Start of Block

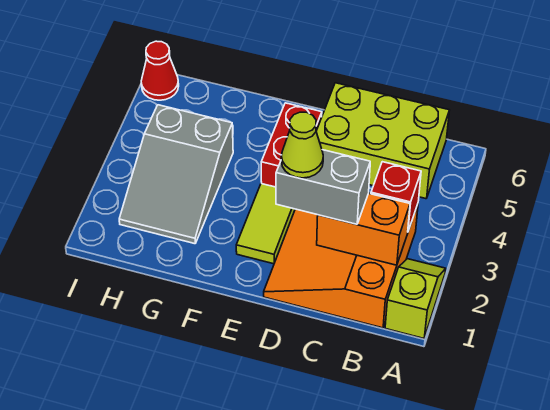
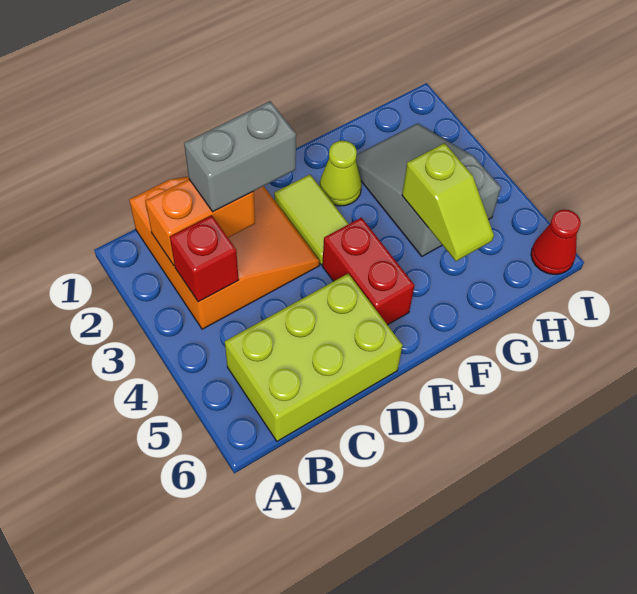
lime slope A1:A2 level 1 top 1 -> lime slope G4:G5 level 2 top 4
lime cone D2 level 4 -> lime cone F2 level 1

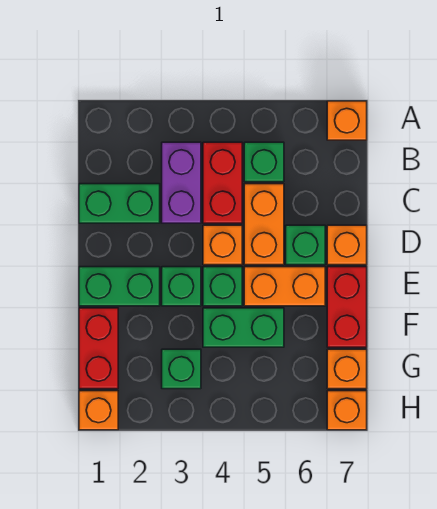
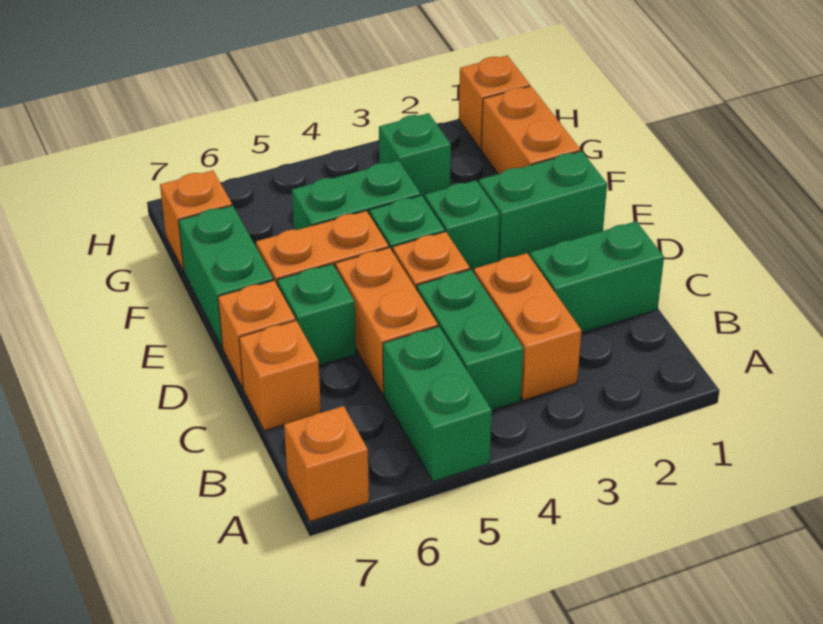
purple brick B3:C3 level 1 -> orange brick B3:C3 level 1
red brick B4:C4 level 1 -> green brick B4:C4 level 1
green brick B5 level 1 -> green brick A5:B5 level 1
red brick E7:F7 level 1 -> green brick E7:F7 level 1
red brick F1:G1 level 1 -> orange brick F1:G1 level 1
orange brick H7 level 1 -> orange brick C7 level 1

End of Block

§ Work instructions
A verbatim copy of the listing, with all pictures removed, is required.

§ Result of the task
lime slope A1:A2 level 1 top 1 -> lime slope G4:G5 level 2 top 4
lime cone D2 level 4 -> lime cone F2 level 1

purple brick B3:C3 level 1 -> orange brick B3:C3 level 1
red brick B4:C4 level 1 -> green brick B4:C4 level 1
green brick B5 level 1 -> green brick A5:B5 level 1
red brick E7:F7 level 1 -> green brick E7:F7 level 1
red brick F1:G1 level 1 -> orange brick F1:G1 level 1
orange brick H7 level 1 -> orange brick C7 level 1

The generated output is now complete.